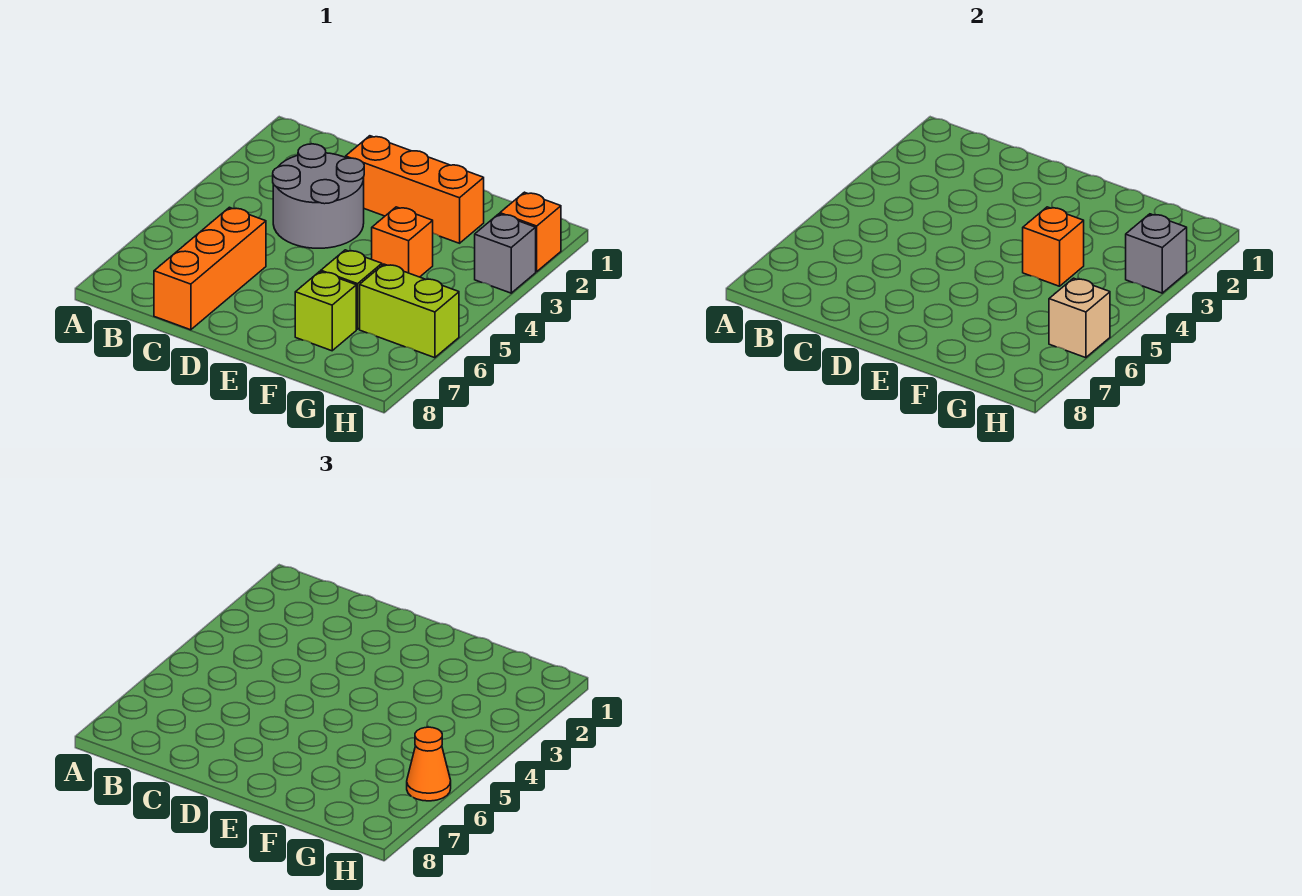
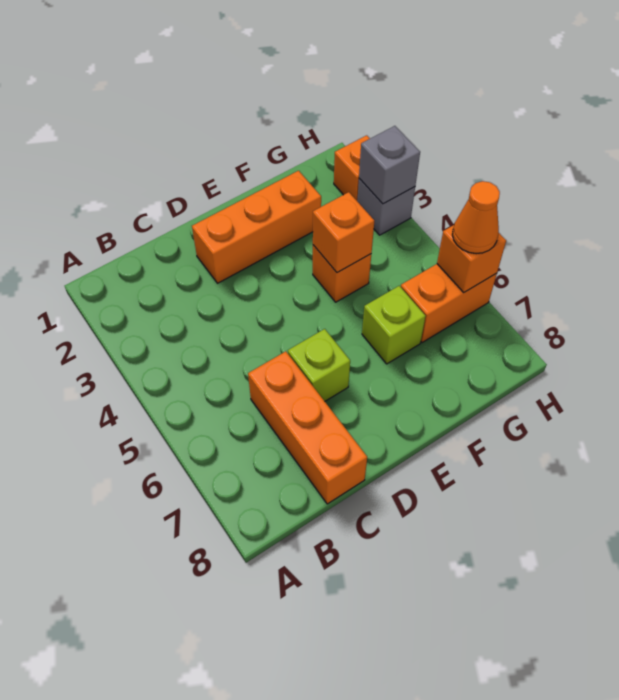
grey round brick C3:D4 level 1 -> none
lime brick F7 level 1 -> lime brick D6 level 1
lime brick G6:H6 level 1 -> orange brick G6:H6 level 1
tan brick H6 level 2 -> orange brick H6 level 2

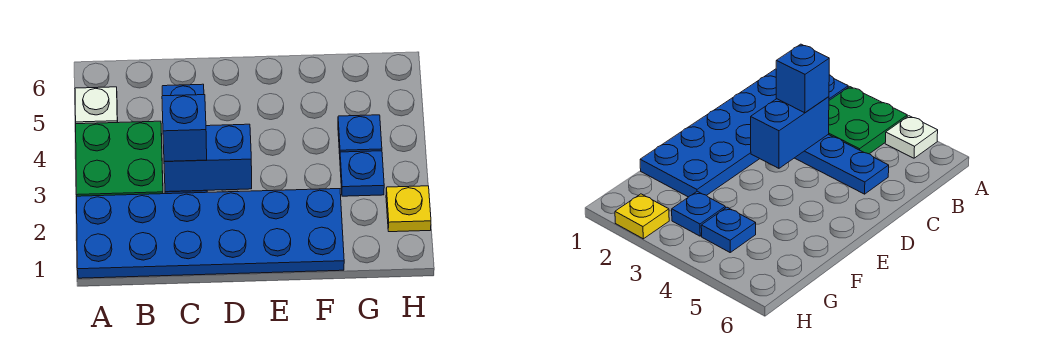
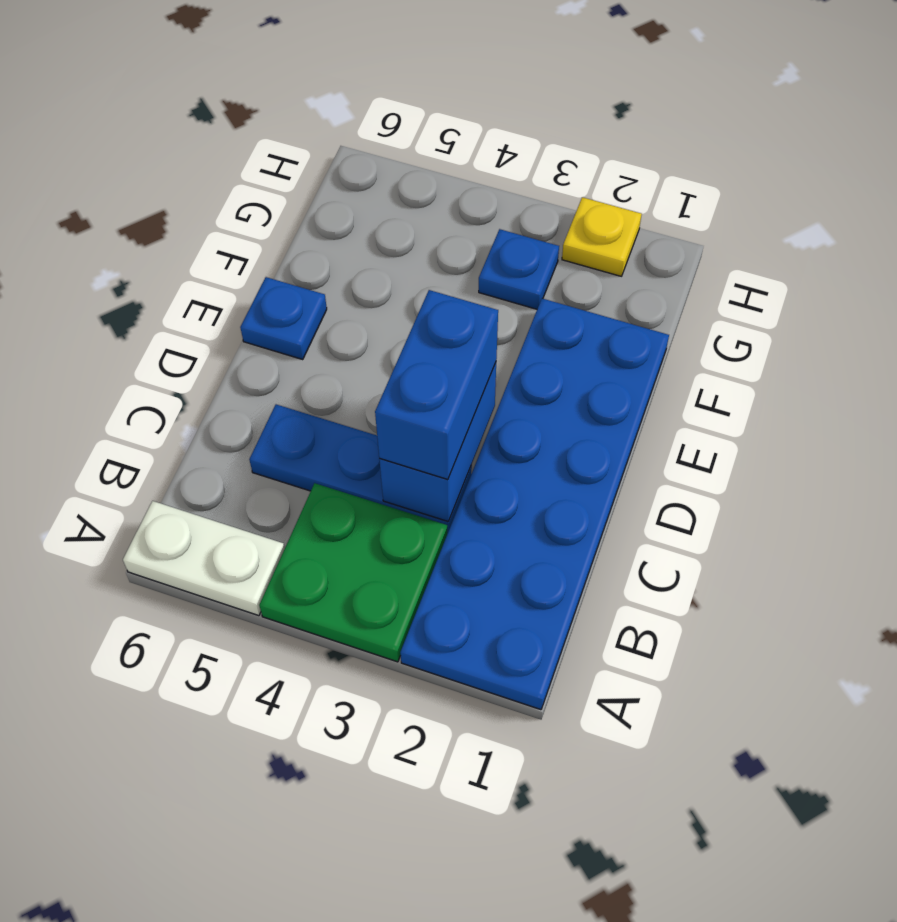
white plate A5 level 1 -> white plate A5:A6 level 1
blue brick C3 level 3 -> blue brick C3:D3 level 3
blue plate G4 level 1 -> blue plate E6 level 1

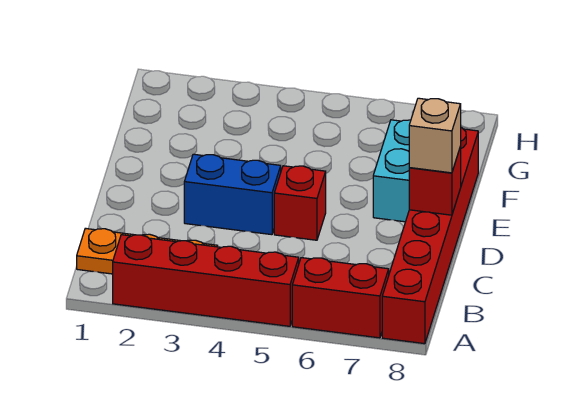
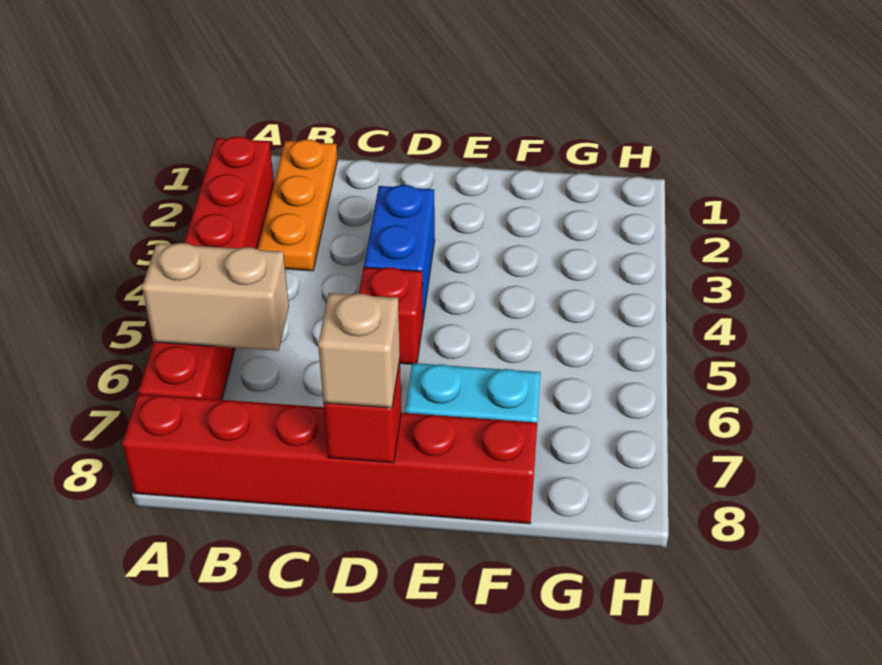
none -> tan brick A6:B6 level 2

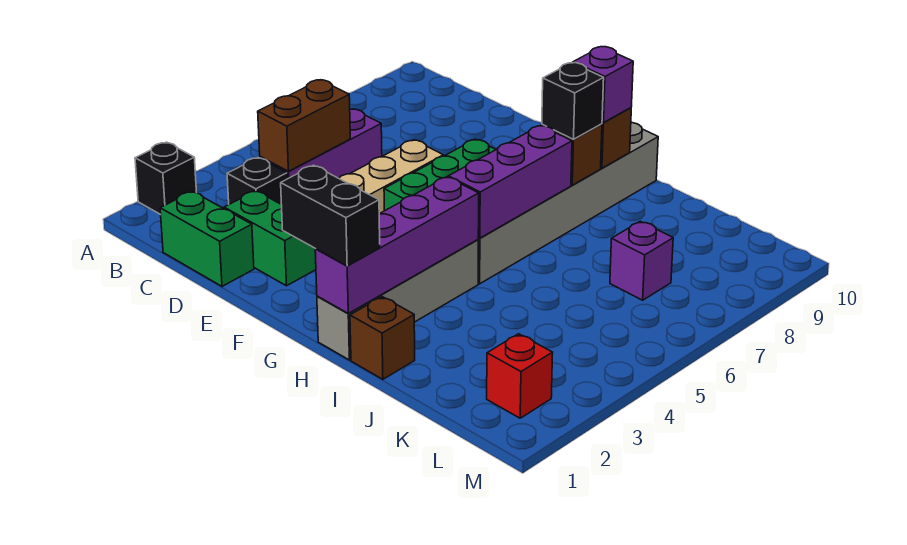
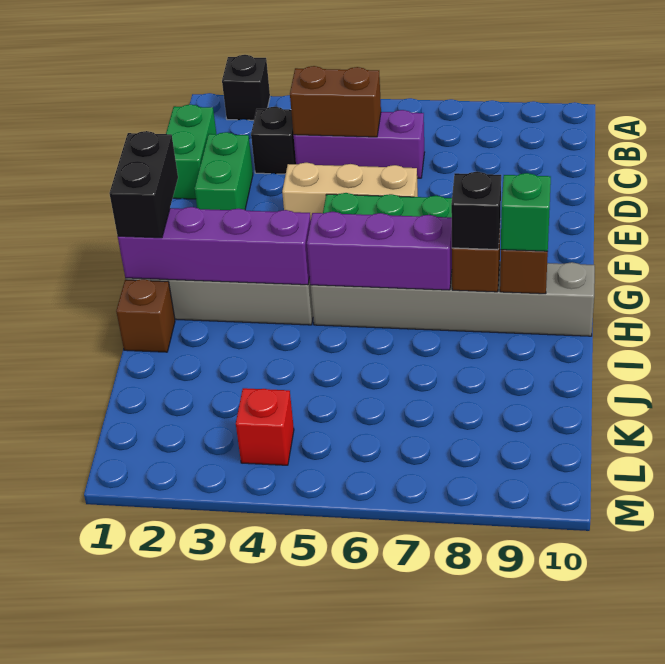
purple brick H9 level 3 -> green brick H9 level 3
purple brick K7 level 1 -> none
red brick L2 level 1 -> red brick L4 level 1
#####
Set every record down again verbatim, without pictures.

grey round brick C3:D4 level 1 -> none
lime brick F7 level 1 -> lime brick D6 level 1
lime brick G6:H6 level 1 -> orange brick G6:H6 level 1
tan brick H6 level 2 -> orange brick H6 level 2

white plate A5 level 1 -> white plate A5:A6 level 1
blue brick C3 level 3 -> blue brick C3:D3 level 3
blue plate G4 level 1 -> blue plate E6 level 1

none -> tan brick A6:B6 level 2

purple brick H9 level 3 -> green brick H9 level 3
purple brick K7 level 1 -> none
red brick L2 level 1 -> red brick L4 level 1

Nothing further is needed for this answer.